### What needs to be done
Take the line containing "(396, 227) = (297, 151): black" and every line after it to the end of the records, and copy them exactly, excluding pictures.

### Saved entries
+ + +

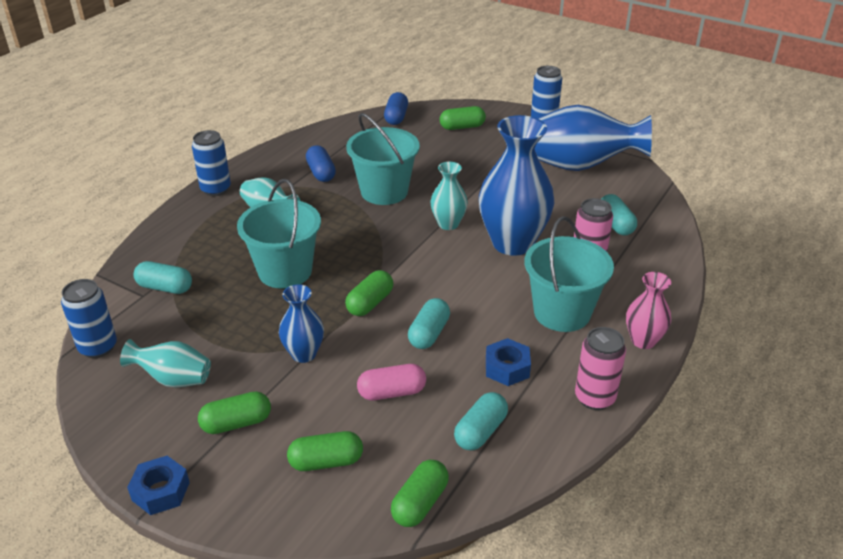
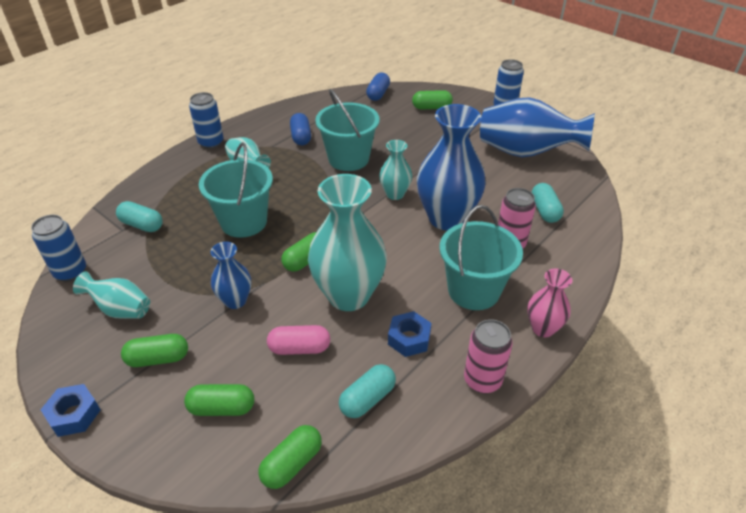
camera: 10 degrees right, 5 degrees up
(429, 333) = (348, 295): turquoise capsule -> turquoise vase

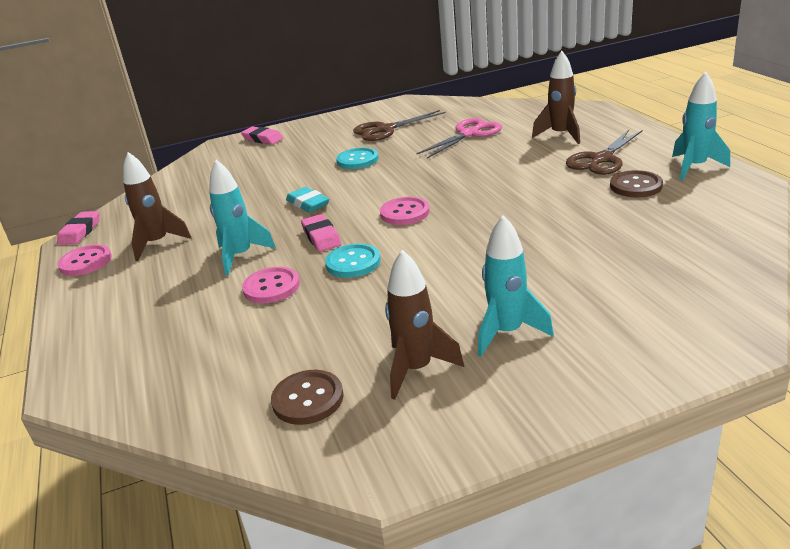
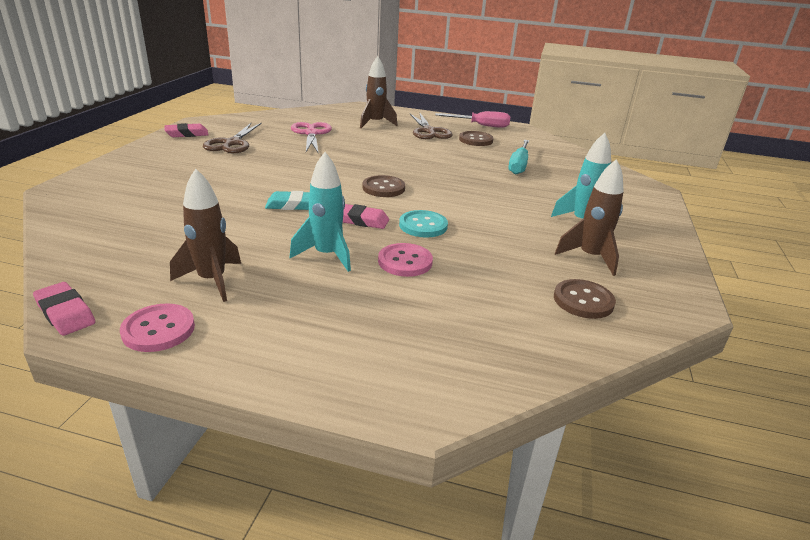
camera: 60 degrees left, 0 degrees up
(263, 139) = (109, 174): pink eraser -> pink eraser (187, 134)
(357, 160) = (260, 167): turquoise button -> none
(405, 213) = (383, 188): pink button -> brown button
(609, 236) = (518, 165): none -> turquoise screwdriver
(694, 167) = (481, 126): turquoise rocket -> pink screwdriver

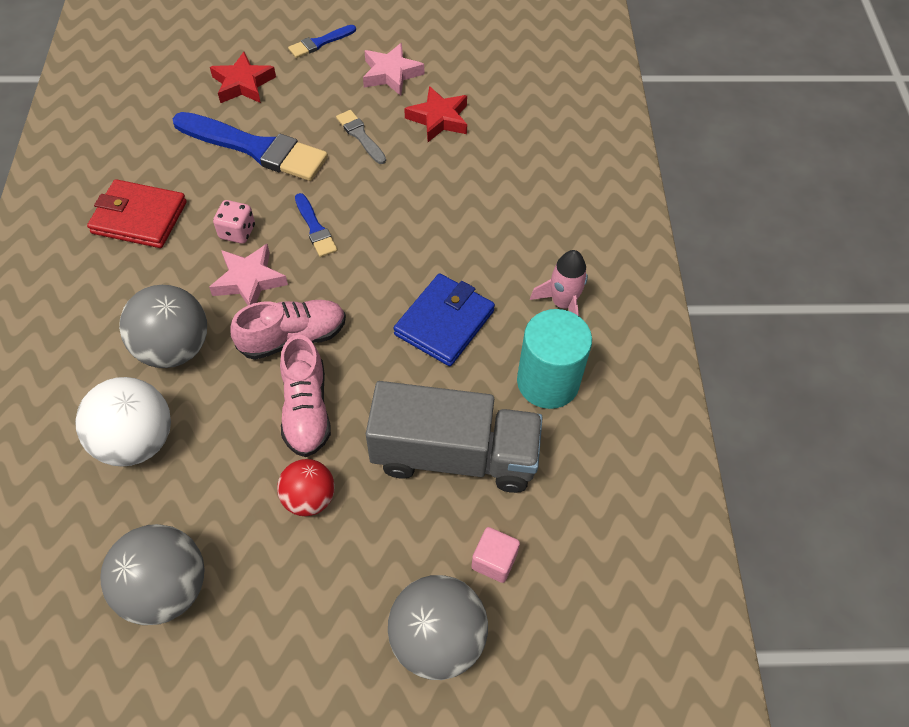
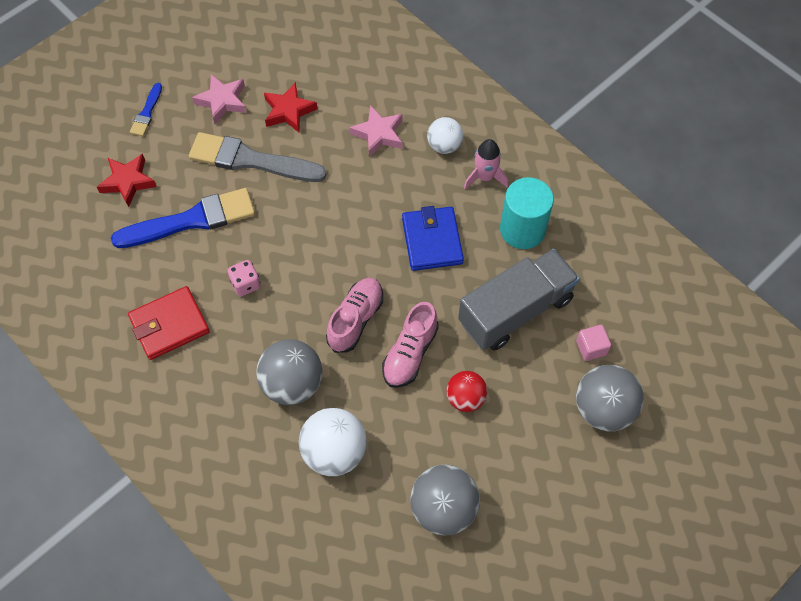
camera: 40 degrees left, 5 degrees up
(249, 280) = (289, 308): pink star -> pink star (378, 134)
(306, 409) = (410, 353): pink shoe -> pink shoe turned 75 degrees clockwise
(315, 228) = (292, 243): blue brush -> none
(360, 136) = (251, 160): grey brush -> grey brush, size x2.08
(552, 246) = (444, 145): none -> white ball

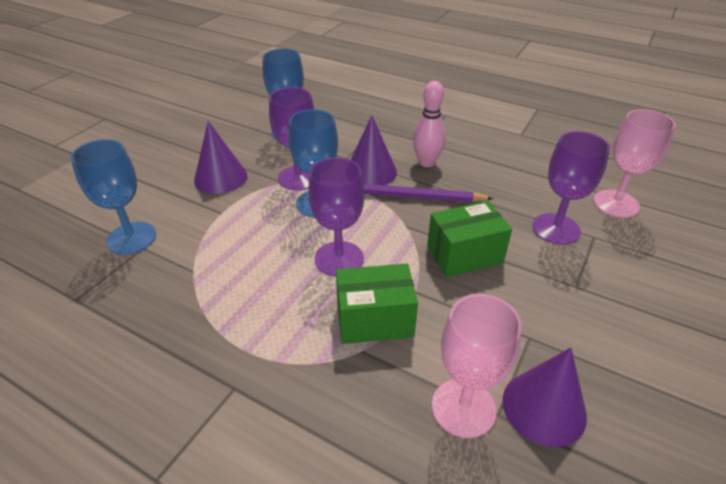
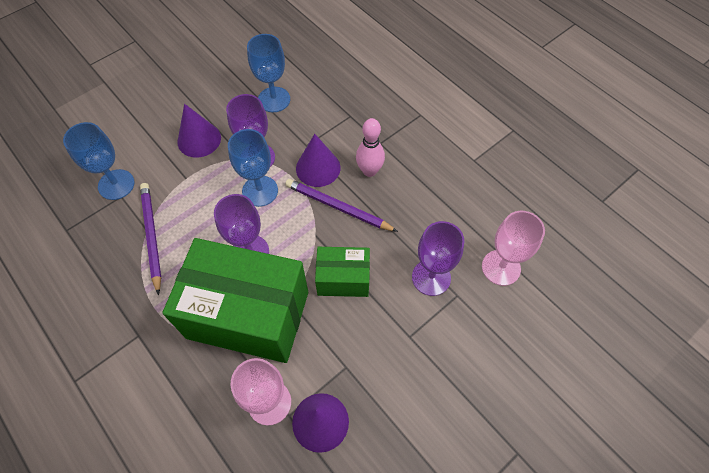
camera: 20 degrees right, 20 degrees up
(203, 275) = (152, 236): none -> purple pencil
(374, 320) = (248, 315): green box -> green box, size x2.00

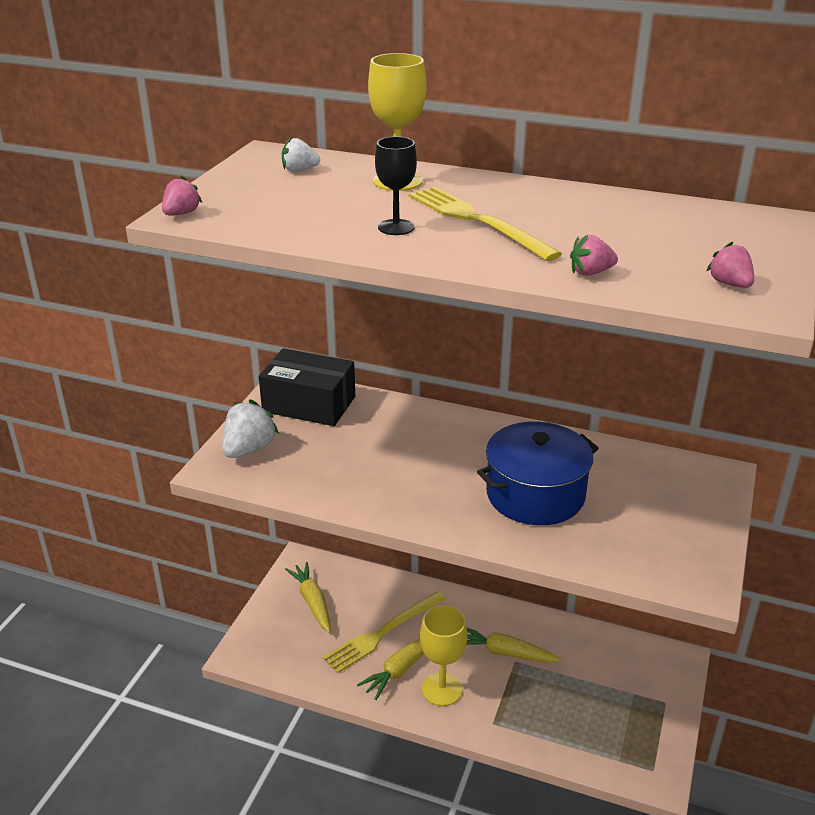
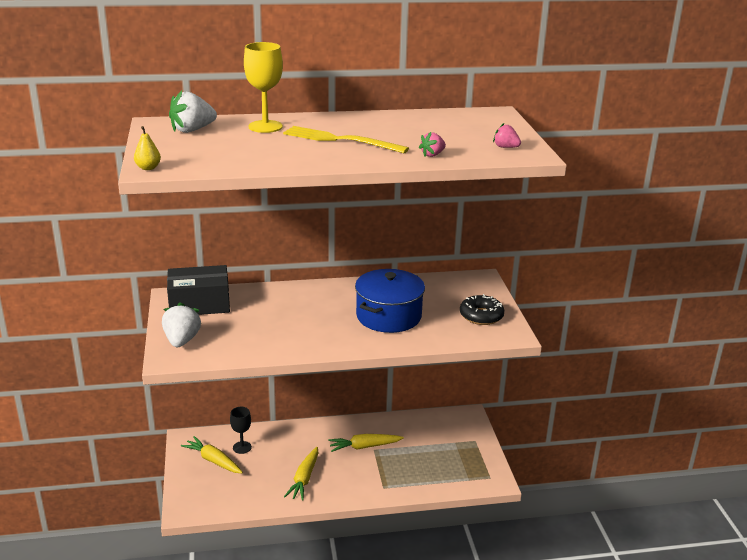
camera: 30 degrees left, 5 degrees down
(181, 213) = (148, 168): pink strawberry -> yellow pear
(299, 170) = (192, 130): white strawberry -> white strawberry, size x1.75
(383, 633) = (277, 462): yellow fork -> none
(396, 227) = (297, 151): black goblet -> black goblet (242, 447)
(442, 689) = (339, 481): yellow goblet -> none
(674, 537) = (481, 316): none -> black donut

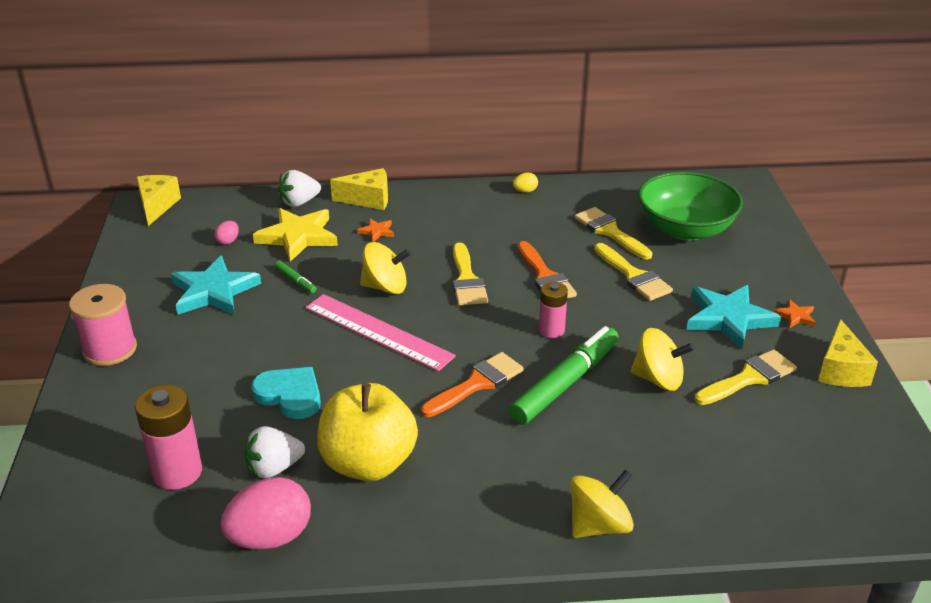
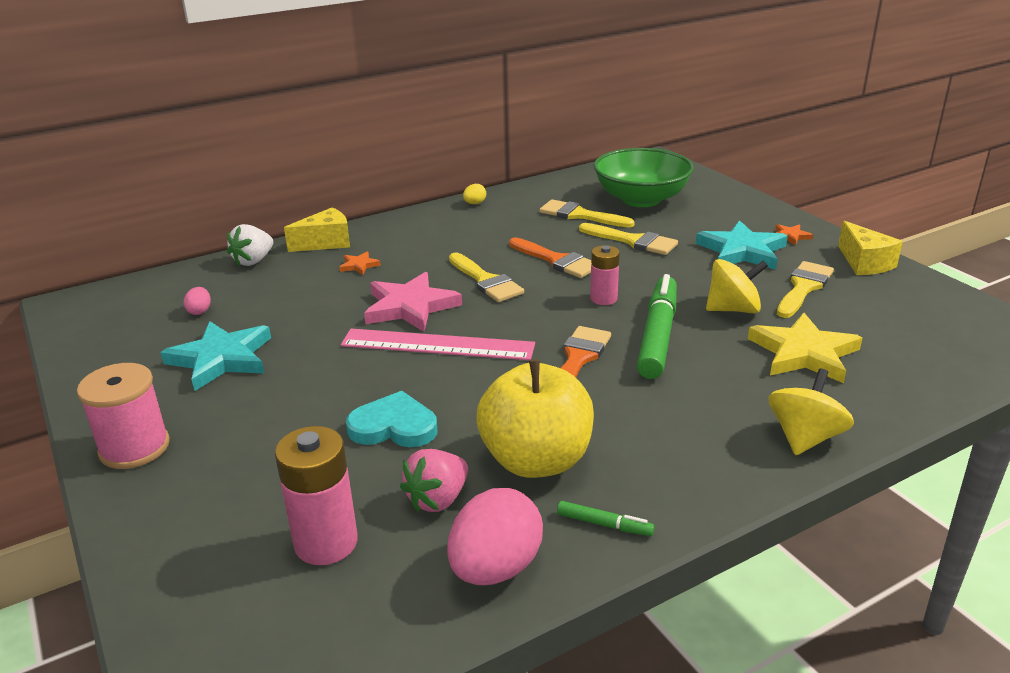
camera: 25 degrees left, 5 degrees down
(157, 206) = (85, 301): yellow cheese -> none
(274, 468) = (438, 499): white strawberry -> pink strawberry
(295, 281) = (308, 326): green marker -> green marker (604, 524)
(298, 237) = (277, 289): yellow star -> yellow star (804, 353)
(385, 287) = (410, 307): yellow spinning top -> pink star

+ + +

### Task solution
(396, 227) = (297, 151): black goblet -> black goblet (242, 447)
(442, 689) = (339, 481): yellow goblet -> none
(674, 537) = (481, 316): none -> black donut

camera: 25 degrees left, 5 degrees down
(157, 206) = (85, 301): yellow cheese -> none
(274, 468) = (438, 499): white strawberry -> pink strawberry
(295, 281) = (308, 326): green marker -> green marker (604, 524)
(298, 237) = (277, 289): yellow star -> yellow star (804, 353)
(385, 287) = (410, 307): yellow spinning top -> pink star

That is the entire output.